====== Records to process ======

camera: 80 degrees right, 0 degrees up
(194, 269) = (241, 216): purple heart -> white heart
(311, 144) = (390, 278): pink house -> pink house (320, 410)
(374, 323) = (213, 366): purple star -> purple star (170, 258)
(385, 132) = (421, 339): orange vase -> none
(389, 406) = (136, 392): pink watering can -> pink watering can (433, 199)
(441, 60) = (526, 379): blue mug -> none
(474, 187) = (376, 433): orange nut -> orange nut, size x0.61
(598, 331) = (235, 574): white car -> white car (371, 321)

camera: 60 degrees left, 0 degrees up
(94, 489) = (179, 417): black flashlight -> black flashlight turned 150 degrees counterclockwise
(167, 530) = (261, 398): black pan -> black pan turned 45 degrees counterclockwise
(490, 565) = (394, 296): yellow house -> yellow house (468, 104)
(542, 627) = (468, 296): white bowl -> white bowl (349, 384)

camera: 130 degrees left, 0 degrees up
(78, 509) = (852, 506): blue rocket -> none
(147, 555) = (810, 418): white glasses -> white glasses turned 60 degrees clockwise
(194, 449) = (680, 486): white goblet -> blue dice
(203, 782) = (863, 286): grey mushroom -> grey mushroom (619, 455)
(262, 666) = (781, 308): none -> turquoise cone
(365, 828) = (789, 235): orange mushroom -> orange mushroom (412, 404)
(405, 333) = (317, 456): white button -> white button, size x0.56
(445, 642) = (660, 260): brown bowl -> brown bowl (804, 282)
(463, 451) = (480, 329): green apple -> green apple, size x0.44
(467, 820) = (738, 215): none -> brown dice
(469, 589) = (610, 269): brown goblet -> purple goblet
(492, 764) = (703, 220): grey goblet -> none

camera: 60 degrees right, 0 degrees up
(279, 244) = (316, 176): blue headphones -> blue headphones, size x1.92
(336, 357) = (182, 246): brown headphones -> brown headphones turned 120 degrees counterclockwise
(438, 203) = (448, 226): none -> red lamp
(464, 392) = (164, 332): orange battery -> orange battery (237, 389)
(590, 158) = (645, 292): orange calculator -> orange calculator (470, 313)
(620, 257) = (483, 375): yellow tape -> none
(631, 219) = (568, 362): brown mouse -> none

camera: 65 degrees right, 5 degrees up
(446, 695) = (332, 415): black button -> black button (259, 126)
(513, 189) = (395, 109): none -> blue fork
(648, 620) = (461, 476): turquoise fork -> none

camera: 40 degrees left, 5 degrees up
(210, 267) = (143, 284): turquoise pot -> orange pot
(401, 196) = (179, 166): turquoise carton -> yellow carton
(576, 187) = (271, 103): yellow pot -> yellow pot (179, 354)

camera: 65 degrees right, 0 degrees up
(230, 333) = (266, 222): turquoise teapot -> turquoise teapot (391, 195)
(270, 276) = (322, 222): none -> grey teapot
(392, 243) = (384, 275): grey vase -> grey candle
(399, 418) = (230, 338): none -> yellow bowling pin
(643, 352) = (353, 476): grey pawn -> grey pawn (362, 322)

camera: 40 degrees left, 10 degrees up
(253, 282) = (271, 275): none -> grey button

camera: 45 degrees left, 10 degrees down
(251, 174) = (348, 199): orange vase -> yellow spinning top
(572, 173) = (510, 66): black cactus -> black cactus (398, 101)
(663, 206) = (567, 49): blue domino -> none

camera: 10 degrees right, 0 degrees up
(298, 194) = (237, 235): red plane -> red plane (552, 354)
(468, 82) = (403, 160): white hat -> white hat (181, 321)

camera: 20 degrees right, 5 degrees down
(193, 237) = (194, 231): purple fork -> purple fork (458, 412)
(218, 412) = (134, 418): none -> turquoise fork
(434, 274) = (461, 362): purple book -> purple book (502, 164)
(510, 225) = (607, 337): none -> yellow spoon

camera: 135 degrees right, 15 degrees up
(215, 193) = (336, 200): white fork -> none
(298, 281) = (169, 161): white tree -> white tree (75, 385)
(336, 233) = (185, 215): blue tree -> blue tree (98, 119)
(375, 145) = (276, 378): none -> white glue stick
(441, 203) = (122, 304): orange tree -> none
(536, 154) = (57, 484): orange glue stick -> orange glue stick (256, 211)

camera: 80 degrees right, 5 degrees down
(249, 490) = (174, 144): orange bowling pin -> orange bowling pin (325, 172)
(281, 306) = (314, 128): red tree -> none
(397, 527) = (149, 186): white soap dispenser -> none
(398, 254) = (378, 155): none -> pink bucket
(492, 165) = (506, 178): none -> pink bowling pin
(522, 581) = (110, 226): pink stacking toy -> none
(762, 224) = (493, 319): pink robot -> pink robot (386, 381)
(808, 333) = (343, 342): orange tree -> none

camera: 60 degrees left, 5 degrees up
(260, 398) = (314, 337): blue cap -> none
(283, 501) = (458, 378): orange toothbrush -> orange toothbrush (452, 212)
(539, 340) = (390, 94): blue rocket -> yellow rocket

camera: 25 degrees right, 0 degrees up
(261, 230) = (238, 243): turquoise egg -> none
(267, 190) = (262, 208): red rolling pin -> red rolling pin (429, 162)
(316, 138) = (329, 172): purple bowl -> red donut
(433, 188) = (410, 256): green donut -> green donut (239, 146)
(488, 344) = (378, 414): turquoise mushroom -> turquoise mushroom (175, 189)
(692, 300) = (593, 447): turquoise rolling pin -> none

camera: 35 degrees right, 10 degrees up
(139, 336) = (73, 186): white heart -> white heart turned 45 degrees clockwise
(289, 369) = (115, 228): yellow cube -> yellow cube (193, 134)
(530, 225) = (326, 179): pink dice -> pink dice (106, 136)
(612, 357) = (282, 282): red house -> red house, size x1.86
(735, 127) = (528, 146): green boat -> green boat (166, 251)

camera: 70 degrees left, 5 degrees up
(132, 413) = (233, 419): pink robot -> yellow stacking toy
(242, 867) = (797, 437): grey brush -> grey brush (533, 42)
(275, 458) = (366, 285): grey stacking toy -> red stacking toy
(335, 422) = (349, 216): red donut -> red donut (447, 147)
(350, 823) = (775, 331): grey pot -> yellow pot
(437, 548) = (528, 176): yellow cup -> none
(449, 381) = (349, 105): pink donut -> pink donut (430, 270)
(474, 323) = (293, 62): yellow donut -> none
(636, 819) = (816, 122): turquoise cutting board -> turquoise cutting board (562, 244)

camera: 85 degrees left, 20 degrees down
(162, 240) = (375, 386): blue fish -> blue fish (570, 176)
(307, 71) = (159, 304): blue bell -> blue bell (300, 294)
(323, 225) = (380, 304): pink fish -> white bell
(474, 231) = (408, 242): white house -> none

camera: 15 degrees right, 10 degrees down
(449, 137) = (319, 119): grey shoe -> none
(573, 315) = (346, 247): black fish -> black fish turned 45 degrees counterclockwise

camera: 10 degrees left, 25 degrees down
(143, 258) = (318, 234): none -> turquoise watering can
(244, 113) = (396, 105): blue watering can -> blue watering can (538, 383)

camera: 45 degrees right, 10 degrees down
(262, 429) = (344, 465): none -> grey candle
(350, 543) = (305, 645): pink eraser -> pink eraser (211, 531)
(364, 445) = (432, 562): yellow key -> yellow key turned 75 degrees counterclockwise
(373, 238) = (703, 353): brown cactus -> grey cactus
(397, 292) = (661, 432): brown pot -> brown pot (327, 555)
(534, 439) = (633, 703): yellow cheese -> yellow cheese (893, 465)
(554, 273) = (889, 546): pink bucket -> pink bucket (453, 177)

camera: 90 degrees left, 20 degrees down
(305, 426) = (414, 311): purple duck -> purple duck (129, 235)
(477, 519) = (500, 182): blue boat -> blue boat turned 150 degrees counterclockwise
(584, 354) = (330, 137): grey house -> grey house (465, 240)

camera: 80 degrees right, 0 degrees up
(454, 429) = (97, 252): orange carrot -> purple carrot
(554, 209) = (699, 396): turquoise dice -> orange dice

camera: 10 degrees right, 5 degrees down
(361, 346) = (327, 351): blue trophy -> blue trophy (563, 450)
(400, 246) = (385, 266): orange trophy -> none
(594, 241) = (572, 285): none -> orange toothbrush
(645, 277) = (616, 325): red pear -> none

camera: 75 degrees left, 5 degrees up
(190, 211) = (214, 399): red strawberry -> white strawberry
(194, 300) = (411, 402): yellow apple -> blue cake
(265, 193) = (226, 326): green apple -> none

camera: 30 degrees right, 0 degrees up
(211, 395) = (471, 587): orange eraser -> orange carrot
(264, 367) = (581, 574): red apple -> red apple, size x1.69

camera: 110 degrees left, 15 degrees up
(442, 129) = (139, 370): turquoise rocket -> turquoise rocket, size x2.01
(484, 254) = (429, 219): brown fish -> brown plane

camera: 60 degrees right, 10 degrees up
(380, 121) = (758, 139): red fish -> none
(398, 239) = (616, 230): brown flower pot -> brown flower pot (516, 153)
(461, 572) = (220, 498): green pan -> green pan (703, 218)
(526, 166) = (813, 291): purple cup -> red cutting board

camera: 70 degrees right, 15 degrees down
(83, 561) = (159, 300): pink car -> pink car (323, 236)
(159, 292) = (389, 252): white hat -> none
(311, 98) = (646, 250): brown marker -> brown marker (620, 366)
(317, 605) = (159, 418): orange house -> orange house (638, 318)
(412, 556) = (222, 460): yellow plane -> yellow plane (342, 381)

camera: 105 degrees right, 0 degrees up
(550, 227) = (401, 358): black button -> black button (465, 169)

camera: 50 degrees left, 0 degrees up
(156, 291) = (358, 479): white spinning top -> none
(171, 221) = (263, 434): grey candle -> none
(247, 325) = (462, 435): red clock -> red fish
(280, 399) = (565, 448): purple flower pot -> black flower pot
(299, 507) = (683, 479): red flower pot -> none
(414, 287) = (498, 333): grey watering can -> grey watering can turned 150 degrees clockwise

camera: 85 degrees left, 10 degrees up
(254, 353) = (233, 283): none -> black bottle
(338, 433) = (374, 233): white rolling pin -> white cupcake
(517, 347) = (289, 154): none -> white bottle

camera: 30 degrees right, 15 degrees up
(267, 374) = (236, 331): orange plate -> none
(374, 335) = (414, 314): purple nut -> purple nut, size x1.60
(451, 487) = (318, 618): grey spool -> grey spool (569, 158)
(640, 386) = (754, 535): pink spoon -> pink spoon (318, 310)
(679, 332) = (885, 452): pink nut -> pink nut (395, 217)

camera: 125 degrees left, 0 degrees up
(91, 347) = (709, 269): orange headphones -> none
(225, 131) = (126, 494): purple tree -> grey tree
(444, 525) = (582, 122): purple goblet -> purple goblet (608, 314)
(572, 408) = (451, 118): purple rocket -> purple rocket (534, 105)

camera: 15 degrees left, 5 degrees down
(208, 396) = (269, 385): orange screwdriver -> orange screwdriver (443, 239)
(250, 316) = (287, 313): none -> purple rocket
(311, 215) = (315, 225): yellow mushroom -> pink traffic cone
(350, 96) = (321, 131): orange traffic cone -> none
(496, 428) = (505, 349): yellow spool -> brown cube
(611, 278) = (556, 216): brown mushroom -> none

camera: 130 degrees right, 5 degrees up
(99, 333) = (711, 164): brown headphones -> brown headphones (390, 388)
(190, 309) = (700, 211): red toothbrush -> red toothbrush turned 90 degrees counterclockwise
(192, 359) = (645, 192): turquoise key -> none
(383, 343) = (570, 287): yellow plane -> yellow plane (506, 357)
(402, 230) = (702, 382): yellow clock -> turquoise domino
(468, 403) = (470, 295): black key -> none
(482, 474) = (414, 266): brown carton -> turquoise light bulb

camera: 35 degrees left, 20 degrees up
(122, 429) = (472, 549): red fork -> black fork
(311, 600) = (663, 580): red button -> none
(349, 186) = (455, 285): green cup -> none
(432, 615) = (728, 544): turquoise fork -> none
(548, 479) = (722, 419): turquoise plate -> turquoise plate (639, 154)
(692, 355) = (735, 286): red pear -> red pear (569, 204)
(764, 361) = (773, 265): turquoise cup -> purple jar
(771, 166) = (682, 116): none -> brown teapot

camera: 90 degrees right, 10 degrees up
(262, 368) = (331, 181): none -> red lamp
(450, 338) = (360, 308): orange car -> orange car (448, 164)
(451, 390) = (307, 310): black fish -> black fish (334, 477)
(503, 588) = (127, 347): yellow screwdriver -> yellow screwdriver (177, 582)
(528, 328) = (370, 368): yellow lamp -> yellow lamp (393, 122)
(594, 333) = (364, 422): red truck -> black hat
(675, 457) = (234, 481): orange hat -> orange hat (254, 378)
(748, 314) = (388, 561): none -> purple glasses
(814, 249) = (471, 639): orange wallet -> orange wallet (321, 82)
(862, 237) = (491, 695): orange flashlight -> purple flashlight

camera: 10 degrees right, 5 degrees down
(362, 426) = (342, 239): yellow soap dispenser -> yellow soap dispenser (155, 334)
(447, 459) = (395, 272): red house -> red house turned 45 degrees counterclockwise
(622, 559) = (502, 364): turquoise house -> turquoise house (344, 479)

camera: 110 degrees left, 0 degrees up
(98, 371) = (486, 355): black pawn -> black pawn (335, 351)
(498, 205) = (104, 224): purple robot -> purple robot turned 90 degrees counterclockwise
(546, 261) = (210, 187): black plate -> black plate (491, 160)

======

* Work instructions *
Taking the line with "(380, 121) = (758, 139): red fish -> none" as the first and the line with "(267, 374) = (236, 331): orange plate -> none" as the last, retype that stretch of the data above exactly, with no other lines.

* Response to the task *
(380, 121) = (758, 139): red fish -> none
(398, 239) = (616, 230): brown flower pot -> brown flower pot (516, 153)
(461, 572) = (220, 498): green pan -> green pan (703, 218)
(526, 166) = (813, 291): purple cup -> red cutting board

camera: 70 degrees right, 15 degrees down
(83, 561) = (159, 300): pink car -> pink car (323, 236)
(159, 292) = (389, 252): white hat -> none
(311, 98) = (646, 250): brown marker -> brown marker (620, 366)
(317, 605) = (159, 418): orange house -> orange house (638, 318)
(412, 556) = (222, 460): yellow plane -> yellow plane (342, 381)

camera: 105 degrees right, 0 degrees up
(550, 227) = (401, 358): black button -> black button (465, 169)

camera: 50 degrees left, 0 degrees up
(156, 291) = (358, 479): white spinning top -> none
(171, 221) = (263, 434): grey candle -> none
(247, 325) = (462, 435): red clock -> red fish
(280, 399) = (565, 448): purple flower pot -> black flower pot
(299, 507) = (683, 479): red flower pot -> none
(414, 287) = (498, 333): grey watering can -> grey watering can turned 150 degrees clockwise

camera: 85 degrees left, 10 degrees up
(254, 353) = (233, 283): none -> black bottle
(338, 433) = (374, 233): white rolling pin -> white cupcake
(517, 347) = (289, 154): none -> white bottle

camera: 30 degrees right, 15 degrees up
(267, 374) = (236, 331): orange plate -> none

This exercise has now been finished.